ASSIGNMENT:
Lines from the beginning of the data through the line containing "R3: 75k (+5V, SDA) -> 75k (AGND, SDA)" are to be copied exactly, with no other line included.

───── INPUT DATA ─────

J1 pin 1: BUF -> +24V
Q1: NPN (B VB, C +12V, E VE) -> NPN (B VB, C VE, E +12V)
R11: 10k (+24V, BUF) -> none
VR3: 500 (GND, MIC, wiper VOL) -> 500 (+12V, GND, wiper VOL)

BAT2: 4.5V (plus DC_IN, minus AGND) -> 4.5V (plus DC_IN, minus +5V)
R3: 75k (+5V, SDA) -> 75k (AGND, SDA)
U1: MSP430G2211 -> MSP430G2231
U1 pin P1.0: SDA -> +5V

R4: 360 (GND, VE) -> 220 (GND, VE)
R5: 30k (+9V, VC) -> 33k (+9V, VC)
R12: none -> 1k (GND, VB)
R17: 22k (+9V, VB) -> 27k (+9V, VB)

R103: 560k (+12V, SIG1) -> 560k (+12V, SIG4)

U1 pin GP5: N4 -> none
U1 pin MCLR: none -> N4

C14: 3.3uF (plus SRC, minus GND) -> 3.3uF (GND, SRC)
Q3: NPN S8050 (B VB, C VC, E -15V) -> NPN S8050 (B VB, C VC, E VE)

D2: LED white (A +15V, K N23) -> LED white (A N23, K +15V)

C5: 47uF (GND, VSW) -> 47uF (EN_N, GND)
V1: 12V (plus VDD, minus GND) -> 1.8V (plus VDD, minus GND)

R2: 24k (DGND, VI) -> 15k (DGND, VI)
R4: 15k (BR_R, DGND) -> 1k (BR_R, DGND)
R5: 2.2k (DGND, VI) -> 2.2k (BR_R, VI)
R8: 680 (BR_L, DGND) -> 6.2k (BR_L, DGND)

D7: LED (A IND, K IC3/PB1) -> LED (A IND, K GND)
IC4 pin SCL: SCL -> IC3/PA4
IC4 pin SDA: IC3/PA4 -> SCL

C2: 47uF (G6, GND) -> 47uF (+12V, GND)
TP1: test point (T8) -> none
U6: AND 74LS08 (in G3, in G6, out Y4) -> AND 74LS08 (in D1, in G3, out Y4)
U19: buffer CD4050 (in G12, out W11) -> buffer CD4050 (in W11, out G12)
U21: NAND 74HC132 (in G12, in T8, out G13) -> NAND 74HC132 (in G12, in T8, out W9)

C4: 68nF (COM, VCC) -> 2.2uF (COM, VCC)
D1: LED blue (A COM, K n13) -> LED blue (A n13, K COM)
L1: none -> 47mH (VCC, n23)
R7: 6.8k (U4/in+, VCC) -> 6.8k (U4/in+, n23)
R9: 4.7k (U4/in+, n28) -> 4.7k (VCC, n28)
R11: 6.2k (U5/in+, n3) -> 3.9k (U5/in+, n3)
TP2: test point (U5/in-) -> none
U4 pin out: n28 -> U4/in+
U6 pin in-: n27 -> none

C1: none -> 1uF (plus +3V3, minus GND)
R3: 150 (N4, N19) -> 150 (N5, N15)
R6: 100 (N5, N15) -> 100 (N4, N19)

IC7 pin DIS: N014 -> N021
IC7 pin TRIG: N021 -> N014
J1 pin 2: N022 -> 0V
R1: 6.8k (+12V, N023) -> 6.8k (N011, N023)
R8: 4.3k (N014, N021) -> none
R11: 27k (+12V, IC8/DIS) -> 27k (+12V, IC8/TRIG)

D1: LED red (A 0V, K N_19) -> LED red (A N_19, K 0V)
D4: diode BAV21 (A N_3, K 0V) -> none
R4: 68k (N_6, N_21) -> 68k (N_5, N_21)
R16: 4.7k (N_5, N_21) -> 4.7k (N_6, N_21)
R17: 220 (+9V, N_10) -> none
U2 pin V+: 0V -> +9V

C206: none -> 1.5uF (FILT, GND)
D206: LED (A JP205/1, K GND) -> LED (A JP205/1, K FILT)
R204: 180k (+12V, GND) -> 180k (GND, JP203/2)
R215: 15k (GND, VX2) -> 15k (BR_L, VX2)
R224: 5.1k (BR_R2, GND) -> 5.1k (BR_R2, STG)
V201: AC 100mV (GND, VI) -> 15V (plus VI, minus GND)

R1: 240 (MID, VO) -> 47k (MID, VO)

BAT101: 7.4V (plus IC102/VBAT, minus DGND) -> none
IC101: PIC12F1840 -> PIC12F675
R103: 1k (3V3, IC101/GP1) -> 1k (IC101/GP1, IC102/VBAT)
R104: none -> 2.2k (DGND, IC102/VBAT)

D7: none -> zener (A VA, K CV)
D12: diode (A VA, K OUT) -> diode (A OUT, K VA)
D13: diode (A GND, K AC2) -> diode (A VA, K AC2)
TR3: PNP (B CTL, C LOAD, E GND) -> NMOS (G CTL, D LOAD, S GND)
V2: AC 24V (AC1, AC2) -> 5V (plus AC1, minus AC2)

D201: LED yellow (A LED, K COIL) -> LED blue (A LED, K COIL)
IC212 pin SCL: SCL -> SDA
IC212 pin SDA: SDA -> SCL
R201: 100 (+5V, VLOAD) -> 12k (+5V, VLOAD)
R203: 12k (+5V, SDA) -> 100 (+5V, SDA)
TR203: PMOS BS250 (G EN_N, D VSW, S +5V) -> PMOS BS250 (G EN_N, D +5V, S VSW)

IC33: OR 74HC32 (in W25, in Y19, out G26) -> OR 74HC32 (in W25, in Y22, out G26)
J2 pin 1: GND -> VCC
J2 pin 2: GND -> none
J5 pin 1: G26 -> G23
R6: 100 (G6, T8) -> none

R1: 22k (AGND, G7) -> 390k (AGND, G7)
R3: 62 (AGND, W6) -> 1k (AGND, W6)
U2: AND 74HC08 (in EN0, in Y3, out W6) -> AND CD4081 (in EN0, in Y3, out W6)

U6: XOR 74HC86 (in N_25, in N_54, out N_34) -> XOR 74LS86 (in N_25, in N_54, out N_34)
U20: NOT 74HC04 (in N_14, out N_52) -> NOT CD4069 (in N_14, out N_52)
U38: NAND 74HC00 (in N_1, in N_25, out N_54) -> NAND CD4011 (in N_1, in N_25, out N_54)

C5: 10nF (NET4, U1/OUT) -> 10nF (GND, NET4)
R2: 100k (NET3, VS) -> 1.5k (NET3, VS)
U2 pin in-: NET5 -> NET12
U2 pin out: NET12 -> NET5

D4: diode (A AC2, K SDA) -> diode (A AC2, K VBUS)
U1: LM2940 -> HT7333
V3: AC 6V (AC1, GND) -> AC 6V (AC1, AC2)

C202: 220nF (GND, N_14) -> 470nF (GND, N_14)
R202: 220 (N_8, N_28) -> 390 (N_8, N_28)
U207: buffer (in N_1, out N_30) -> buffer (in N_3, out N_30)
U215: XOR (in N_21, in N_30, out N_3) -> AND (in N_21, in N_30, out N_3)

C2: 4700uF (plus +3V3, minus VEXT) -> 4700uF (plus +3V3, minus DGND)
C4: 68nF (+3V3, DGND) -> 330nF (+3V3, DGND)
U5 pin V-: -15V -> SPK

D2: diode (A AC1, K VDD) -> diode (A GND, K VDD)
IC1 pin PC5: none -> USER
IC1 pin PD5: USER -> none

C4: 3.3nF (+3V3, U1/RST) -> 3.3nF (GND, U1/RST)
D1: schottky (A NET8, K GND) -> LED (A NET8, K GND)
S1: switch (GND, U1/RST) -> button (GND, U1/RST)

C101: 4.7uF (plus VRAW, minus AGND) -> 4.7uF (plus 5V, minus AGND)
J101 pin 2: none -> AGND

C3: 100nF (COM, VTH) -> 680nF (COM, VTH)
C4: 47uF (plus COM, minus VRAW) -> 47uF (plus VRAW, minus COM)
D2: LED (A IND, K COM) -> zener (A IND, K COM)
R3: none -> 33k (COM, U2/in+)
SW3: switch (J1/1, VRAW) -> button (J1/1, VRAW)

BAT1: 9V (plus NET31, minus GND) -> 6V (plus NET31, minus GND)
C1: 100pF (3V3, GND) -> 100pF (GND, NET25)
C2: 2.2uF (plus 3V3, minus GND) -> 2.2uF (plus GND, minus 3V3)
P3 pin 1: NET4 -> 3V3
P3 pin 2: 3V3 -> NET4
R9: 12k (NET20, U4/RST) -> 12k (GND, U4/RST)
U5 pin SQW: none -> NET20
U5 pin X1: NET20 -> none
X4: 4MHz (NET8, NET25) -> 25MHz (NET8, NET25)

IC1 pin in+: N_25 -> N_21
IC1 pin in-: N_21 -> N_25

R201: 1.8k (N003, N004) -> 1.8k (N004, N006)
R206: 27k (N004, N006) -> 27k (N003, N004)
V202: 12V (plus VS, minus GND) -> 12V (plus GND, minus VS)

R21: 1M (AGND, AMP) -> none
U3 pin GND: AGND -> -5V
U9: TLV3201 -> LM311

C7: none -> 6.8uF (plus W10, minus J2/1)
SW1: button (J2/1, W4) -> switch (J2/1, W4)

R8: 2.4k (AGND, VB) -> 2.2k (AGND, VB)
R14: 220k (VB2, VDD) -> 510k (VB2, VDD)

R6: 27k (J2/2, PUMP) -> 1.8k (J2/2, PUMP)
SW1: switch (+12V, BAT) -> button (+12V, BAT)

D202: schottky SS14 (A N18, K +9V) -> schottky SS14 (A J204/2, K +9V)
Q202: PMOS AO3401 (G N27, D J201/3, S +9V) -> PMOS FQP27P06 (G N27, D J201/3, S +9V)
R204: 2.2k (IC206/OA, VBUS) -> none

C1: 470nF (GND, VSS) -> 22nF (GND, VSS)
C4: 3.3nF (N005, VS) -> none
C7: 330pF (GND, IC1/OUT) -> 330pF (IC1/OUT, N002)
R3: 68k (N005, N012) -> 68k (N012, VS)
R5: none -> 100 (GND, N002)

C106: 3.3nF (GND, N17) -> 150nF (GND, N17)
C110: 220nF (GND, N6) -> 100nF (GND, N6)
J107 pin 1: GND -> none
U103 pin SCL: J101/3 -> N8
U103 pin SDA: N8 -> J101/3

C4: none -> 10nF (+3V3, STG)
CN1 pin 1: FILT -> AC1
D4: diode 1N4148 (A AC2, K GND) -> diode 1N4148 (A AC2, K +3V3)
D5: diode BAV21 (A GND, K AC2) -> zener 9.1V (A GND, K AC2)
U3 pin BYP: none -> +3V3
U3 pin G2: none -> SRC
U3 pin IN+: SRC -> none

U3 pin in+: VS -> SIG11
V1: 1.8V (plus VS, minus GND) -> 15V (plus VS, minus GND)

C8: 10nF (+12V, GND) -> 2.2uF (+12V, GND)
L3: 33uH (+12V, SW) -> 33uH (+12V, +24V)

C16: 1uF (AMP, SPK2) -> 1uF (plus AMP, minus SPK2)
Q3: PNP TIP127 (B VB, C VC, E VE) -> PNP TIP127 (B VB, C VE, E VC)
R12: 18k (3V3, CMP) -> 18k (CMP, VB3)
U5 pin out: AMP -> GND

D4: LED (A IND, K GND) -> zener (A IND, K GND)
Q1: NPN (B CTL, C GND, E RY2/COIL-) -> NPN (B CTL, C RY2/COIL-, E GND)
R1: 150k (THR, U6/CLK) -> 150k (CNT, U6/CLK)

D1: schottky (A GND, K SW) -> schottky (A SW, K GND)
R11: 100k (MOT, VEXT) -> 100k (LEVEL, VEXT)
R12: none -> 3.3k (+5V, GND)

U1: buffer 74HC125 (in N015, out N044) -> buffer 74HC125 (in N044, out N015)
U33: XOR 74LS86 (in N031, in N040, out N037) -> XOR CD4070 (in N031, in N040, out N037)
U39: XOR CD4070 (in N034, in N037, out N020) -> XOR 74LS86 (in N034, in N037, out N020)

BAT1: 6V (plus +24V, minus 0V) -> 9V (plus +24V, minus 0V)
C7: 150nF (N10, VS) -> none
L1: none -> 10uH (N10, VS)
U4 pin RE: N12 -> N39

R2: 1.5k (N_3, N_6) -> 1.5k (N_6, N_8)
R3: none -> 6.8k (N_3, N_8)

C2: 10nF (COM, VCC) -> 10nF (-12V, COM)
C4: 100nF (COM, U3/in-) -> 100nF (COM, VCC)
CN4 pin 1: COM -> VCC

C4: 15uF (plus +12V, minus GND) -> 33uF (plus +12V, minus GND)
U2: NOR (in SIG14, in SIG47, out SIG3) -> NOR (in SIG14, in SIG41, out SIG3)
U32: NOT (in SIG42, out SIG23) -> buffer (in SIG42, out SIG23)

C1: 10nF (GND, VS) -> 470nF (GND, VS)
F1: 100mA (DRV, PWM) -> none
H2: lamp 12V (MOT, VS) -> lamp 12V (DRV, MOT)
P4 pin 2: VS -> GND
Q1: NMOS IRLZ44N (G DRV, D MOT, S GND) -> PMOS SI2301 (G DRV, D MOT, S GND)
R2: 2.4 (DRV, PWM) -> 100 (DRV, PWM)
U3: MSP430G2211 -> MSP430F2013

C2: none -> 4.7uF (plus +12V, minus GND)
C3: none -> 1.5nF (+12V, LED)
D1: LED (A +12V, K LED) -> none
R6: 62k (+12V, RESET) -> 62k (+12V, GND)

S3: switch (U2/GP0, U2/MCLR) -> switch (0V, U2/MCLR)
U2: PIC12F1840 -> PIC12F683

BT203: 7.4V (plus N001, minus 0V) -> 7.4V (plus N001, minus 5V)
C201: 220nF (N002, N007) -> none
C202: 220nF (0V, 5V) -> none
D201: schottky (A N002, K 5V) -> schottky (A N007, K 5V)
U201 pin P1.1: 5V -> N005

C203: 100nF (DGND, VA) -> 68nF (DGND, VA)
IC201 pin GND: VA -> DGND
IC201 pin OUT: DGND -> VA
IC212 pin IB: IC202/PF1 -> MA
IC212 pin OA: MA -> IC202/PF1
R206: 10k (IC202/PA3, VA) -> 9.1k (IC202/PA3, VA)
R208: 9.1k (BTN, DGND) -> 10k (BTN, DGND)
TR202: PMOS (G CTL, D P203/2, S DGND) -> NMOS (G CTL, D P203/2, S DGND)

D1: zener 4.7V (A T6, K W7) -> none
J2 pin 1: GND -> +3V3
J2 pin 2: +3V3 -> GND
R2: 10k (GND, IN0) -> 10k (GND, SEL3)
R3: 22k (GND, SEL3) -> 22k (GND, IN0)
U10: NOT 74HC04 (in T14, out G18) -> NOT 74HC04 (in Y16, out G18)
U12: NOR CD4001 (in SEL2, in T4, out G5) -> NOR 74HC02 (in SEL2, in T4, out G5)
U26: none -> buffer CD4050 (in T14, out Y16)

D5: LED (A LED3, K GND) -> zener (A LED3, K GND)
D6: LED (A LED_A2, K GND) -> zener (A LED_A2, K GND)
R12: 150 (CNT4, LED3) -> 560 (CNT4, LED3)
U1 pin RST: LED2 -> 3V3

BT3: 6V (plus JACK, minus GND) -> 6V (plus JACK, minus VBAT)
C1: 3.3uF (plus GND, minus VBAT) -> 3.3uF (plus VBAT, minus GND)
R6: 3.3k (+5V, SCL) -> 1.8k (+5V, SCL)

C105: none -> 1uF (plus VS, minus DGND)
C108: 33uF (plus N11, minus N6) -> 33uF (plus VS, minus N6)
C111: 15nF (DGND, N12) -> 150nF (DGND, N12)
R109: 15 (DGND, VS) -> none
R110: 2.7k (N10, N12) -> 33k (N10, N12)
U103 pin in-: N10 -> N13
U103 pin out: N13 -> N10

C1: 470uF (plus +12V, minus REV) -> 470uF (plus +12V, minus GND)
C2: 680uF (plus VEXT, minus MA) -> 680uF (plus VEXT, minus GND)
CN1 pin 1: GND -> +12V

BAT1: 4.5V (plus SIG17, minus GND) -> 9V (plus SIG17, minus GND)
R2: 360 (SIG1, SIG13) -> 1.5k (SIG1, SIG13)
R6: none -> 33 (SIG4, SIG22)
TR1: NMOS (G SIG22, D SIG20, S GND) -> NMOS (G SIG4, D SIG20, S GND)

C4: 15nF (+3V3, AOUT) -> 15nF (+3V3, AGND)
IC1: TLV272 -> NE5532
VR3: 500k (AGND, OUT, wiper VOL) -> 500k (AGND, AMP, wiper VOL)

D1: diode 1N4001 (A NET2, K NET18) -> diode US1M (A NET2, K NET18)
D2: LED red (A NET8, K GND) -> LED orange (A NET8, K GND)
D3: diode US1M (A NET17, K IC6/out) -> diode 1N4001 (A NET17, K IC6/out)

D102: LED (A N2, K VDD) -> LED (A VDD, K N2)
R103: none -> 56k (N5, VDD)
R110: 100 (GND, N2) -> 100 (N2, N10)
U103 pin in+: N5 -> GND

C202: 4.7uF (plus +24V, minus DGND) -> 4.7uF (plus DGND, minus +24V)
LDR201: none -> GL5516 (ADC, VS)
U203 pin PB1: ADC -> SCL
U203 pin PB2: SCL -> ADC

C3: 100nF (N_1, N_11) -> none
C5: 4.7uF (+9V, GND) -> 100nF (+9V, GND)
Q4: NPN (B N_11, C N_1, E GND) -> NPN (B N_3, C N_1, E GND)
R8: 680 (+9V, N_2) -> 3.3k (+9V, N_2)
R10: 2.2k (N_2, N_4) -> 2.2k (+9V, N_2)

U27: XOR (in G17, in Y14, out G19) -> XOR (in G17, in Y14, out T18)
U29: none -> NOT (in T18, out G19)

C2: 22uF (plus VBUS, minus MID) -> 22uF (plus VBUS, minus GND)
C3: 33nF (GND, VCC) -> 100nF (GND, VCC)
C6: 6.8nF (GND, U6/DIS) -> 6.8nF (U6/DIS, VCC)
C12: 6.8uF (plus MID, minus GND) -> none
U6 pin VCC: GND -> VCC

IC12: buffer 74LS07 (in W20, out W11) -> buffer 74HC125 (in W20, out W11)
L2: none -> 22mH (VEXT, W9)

─────

SOLUTION:
J1 pin 1: BUF -> +24V
Q1: NPN (B VB, C +12V, E VE) -> NPN (B VB, C VE, E +12V)
R11: 10k (+24V, BUF) -> none
VR3: 500 (GND, MIC, wiper VOL) -> 500 (+12V, GND, wiper VOL)

BAT2: 4.5V (plus DC_IN, minus AGND) -> 4.5V (plus DC_IN, minus +5V)
R3: 75k (+5V, SDA) -> 75k (AGND, SDA)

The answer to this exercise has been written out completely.